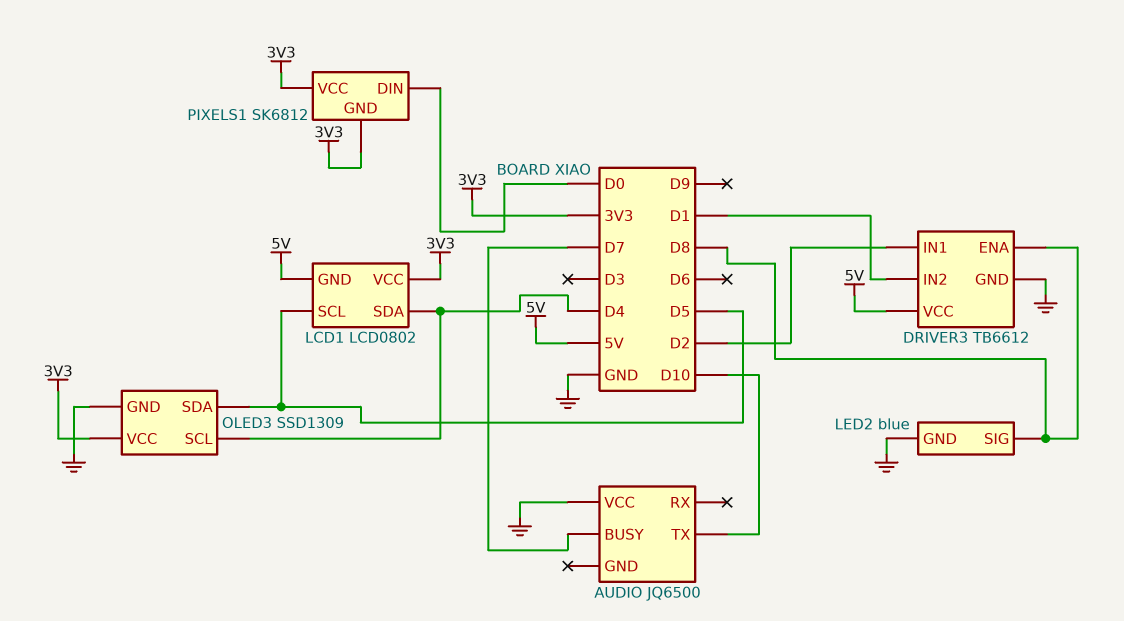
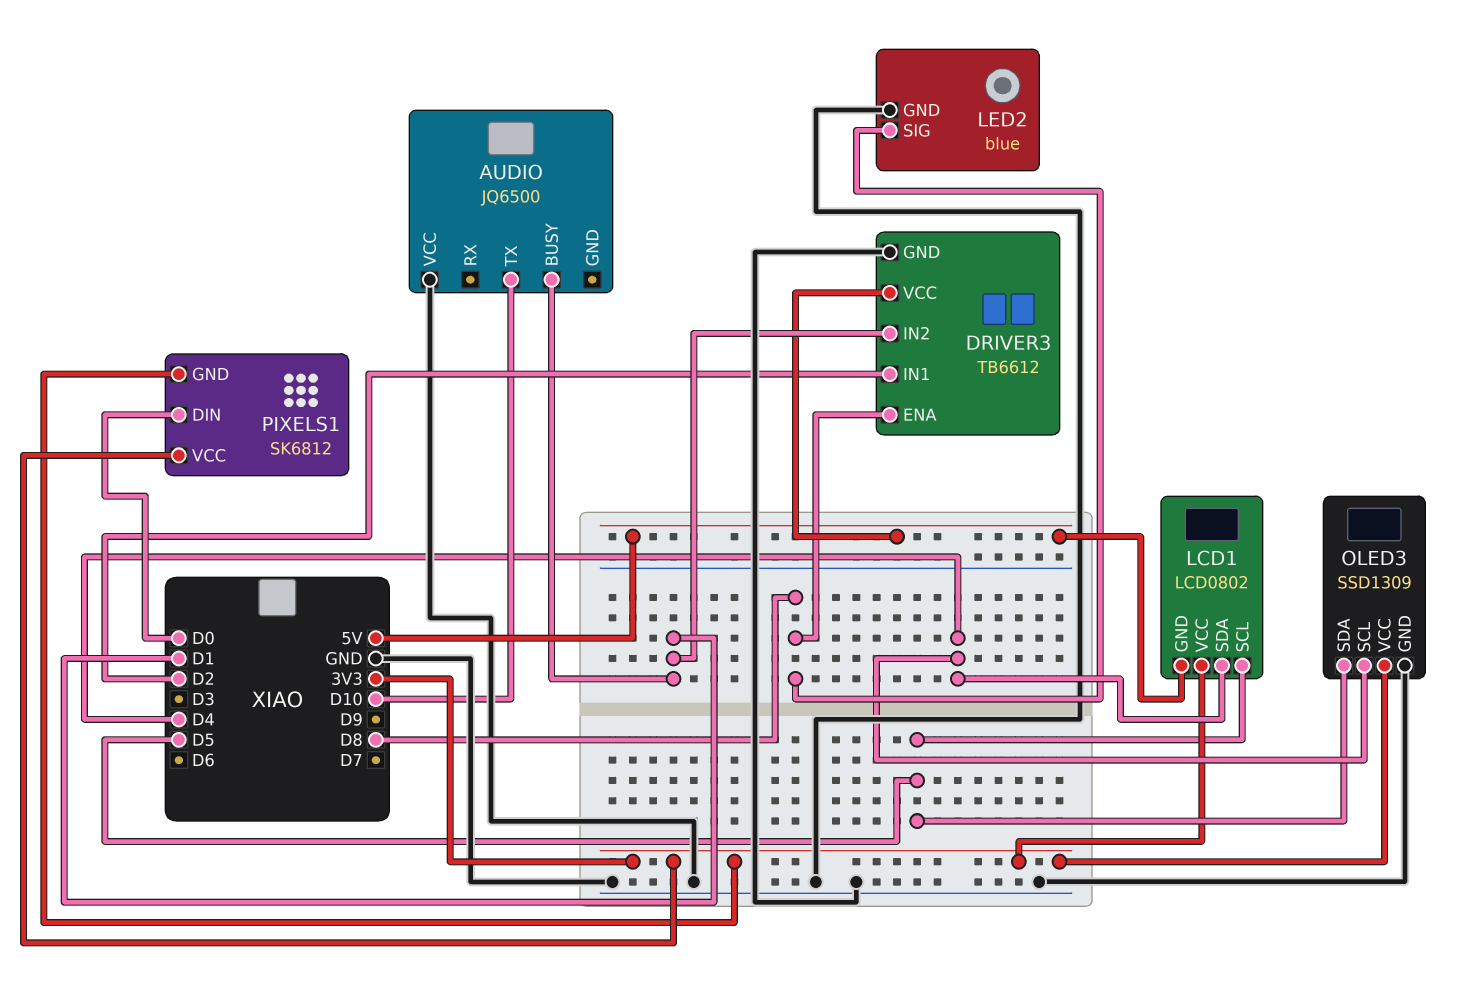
AUDIO pin BUSY: D7 -> D1

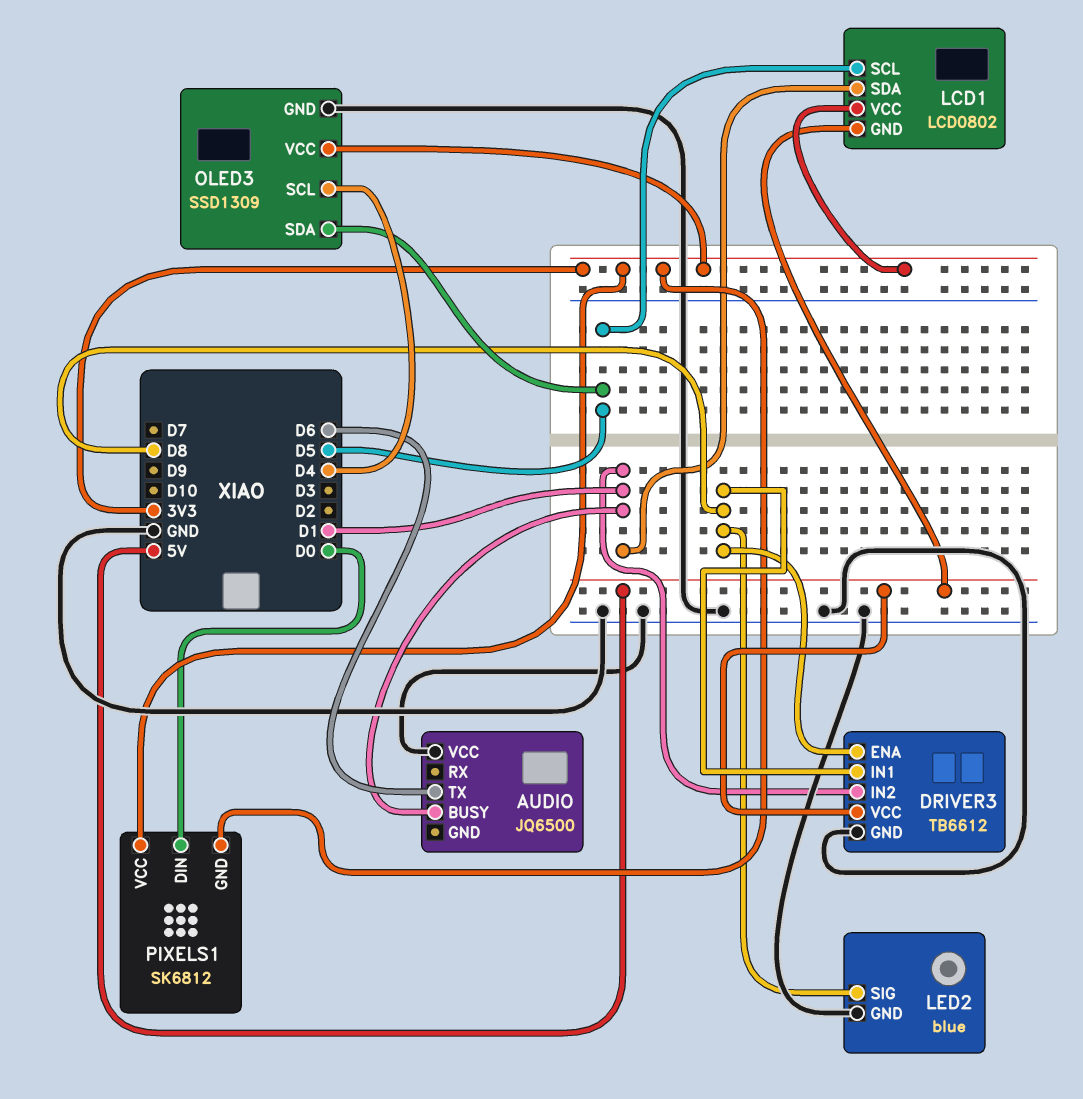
AUDIO pin TX: D10 -> D6
DRIVER3 pin IN1: D2 -> D8
LCD1 pin SDA: D4 -> D1

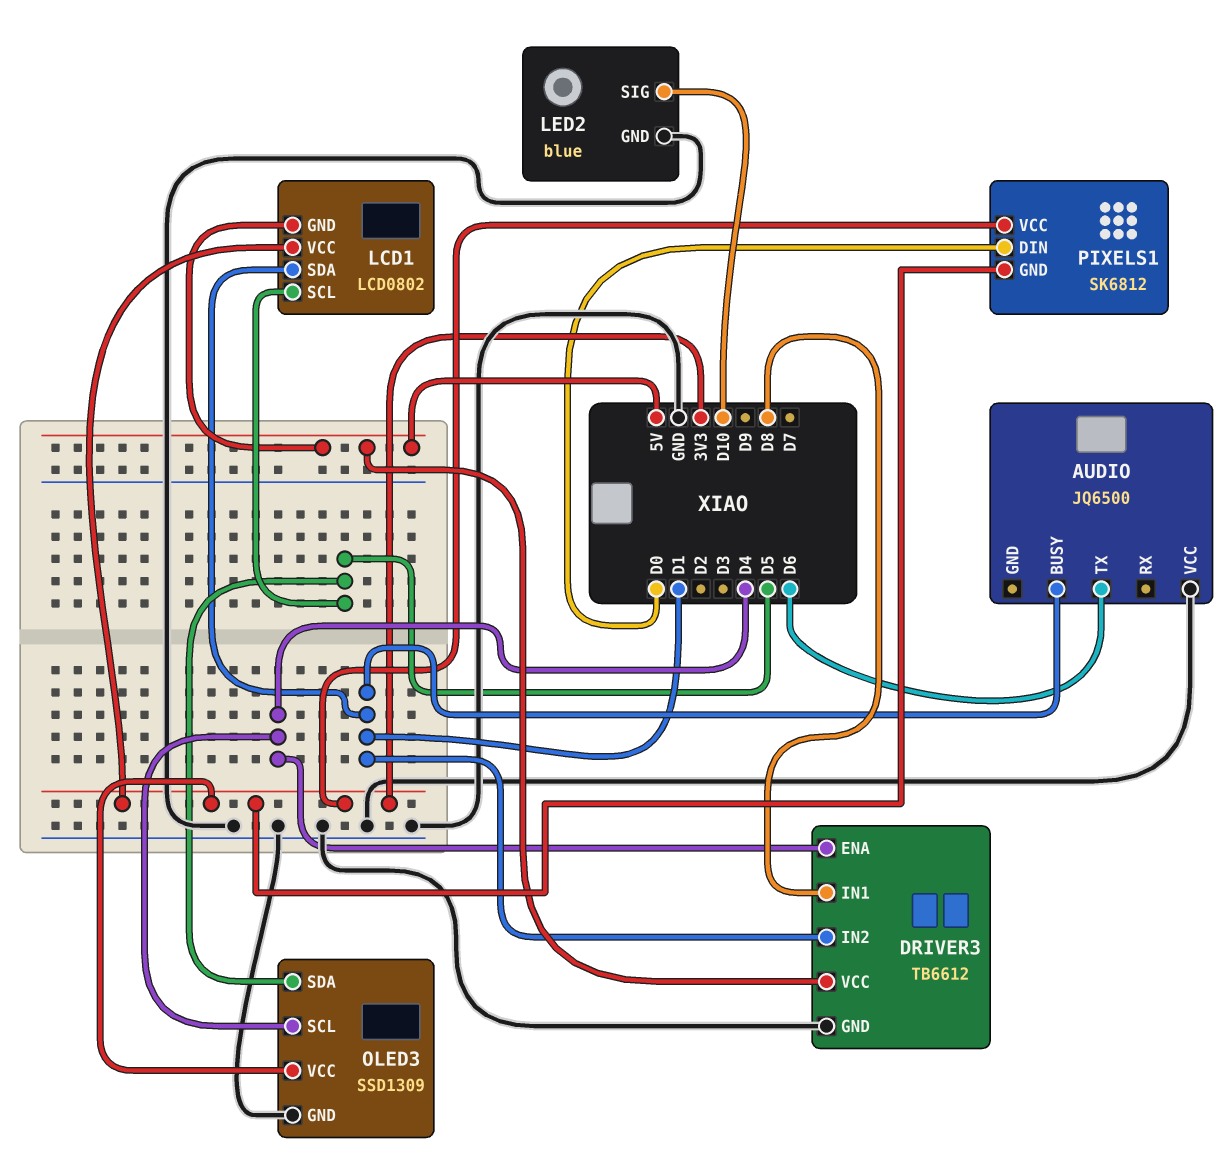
DRIVER3 pin ENA: D8 -> D4
LED2 pin SIG: D8 -> D10

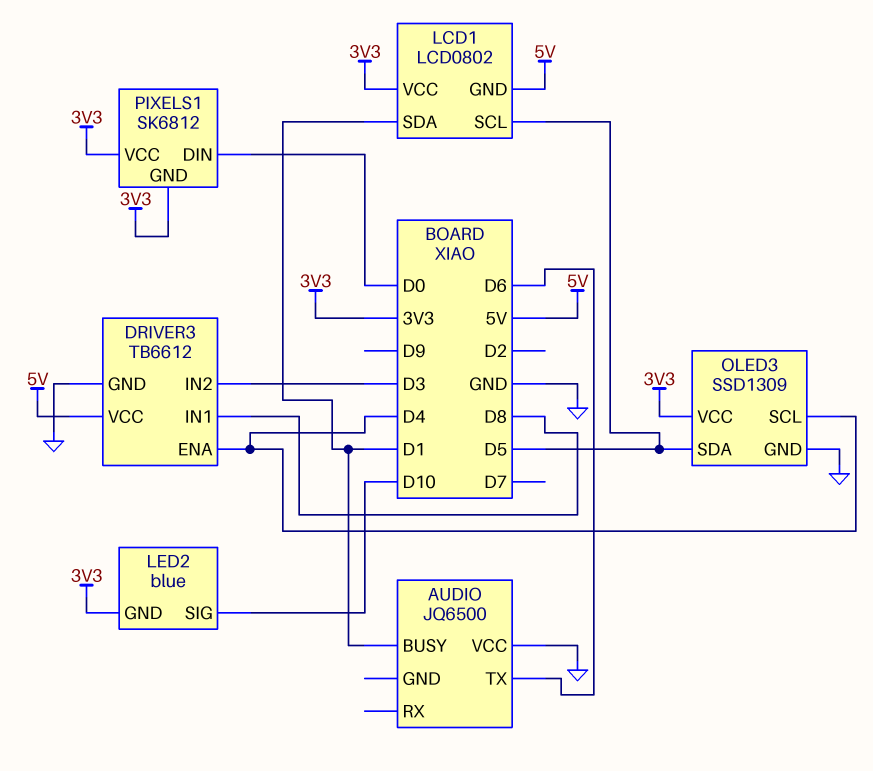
DRIVER3 pin IN2: D1 -> D3
LED2 pin GND: GND -> 3V3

#####

- What to work on: Go through the listing above and write it out again exactly, dropping the pictures.

- Answer box:
AUDIO pin BUSY: D7 -> D1

AUDIO pin TX: D10 -> D6
DRIVER3 pin IN1: D2 -> D8
LCD1 pin SDA: D4 -> D1

DRIVER3 pin ENA: D8 -> D4
LED2 pin SIG: D8 -> D10

DRIVER3 pin IN2: D1 -> D3
LED2 pin GND: GND -> 3V3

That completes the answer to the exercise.